Show every line of the items that contains the string "autoBeamOff".

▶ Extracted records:
※ ※ ※

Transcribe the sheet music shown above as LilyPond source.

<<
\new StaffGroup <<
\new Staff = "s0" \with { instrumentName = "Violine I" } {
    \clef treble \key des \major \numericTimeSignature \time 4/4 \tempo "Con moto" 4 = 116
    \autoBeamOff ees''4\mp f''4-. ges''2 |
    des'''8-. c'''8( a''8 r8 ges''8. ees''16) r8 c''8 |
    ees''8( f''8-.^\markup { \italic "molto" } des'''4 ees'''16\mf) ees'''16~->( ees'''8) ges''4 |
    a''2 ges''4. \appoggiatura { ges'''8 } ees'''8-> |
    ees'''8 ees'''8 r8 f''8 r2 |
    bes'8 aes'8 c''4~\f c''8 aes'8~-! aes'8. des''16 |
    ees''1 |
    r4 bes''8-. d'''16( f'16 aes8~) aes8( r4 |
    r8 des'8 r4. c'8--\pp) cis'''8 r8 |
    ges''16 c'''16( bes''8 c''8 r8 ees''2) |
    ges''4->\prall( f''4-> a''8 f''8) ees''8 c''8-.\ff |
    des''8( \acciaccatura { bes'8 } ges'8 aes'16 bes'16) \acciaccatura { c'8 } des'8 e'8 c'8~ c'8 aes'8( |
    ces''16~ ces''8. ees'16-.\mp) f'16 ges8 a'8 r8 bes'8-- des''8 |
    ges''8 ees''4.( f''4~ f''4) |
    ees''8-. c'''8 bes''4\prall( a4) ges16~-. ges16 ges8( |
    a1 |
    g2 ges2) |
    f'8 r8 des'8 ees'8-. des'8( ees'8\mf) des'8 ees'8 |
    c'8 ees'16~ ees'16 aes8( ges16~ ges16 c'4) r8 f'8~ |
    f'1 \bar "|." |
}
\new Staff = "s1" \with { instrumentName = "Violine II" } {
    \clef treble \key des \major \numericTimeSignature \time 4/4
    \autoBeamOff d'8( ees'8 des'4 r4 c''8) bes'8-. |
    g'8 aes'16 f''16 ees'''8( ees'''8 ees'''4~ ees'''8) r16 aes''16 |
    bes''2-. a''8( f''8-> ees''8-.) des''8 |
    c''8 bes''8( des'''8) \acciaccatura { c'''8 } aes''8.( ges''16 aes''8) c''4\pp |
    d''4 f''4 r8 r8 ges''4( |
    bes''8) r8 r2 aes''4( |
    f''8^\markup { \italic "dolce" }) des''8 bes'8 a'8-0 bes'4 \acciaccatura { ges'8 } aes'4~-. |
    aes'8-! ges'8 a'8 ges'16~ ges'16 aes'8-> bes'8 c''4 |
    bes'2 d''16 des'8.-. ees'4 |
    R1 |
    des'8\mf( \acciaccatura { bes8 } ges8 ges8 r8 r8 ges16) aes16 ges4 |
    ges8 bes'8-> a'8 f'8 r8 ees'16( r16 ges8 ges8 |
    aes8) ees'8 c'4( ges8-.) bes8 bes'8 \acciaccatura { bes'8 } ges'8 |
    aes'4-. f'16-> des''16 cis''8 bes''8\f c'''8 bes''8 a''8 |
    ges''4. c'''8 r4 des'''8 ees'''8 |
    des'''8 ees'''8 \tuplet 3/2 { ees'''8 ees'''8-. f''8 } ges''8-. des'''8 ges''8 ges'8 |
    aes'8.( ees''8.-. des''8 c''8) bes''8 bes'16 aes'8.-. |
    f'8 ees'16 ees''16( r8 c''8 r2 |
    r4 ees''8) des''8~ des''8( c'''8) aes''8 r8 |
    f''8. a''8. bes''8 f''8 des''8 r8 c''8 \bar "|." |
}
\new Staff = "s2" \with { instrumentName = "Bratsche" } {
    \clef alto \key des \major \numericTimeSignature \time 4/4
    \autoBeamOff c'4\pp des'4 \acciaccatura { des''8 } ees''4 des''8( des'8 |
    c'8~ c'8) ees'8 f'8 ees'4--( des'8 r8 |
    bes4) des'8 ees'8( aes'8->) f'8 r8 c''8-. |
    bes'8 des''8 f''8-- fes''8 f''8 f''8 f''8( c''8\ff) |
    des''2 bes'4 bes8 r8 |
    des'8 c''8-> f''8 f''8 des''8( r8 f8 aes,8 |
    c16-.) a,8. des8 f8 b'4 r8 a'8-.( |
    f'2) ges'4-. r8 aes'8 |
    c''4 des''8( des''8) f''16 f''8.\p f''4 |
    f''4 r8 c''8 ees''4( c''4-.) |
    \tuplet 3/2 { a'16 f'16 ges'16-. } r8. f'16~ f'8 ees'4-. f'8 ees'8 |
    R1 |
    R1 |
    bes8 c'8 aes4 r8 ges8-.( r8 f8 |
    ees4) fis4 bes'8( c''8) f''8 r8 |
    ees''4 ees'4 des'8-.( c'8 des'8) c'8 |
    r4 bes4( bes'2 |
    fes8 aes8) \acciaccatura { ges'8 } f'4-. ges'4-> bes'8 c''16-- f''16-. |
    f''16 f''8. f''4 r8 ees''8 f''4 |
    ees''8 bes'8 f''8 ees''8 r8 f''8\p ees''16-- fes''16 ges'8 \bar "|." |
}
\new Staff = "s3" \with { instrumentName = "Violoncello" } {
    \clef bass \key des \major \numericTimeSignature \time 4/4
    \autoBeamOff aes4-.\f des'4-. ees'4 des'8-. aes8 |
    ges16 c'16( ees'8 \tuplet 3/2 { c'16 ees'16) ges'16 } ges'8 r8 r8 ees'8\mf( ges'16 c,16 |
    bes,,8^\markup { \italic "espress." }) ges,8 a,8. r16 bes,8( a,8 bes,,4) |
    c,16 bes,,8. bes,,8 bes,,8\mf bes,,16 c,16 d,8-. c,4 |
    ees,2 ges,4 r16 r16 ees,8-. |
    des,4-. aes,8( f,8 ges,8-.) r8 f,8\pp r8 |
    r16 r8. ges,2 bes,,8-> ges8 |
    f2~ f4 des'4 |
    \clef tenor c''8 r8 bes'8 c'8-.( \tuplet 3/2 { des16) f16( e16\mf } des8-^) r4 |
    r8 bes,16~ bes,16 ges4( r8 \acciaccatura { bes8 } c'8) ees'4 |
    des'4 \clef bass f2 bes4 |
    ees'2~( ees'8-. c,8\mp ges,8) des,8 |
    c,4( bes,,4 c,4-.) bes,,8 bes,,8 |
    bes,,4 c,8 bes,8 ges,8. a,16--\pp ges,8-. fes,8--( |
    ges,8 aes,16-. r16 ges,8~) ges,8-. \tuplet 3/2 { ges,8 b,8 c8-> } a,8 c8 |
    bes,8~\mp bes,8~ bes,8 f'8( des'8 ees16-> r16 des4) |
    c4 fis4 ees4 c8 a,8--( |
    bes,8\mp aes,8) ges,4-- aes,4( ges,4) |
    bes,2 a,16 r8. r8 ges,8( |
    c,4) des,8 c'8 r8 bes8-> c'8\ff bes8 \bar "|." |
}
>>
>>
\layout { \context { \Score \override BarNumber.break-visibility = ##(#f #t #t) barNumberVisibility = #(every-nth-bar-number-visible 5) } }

※ ※ ※

▶ Complete output:
    \autoBeamOff ees''4\mp f''4-. ges''2 |
    \autoBeamOff d'8( ees'8 des'4 r4 c''8) bes'8-. |
    \autoBeamOff c'4\pp des'4 \acciaccatura { des''8 } ees''4 des''8( des'8 |
    \autoBeamOff aes4-.\f des'4-. ees'4 des'8-. aes8 |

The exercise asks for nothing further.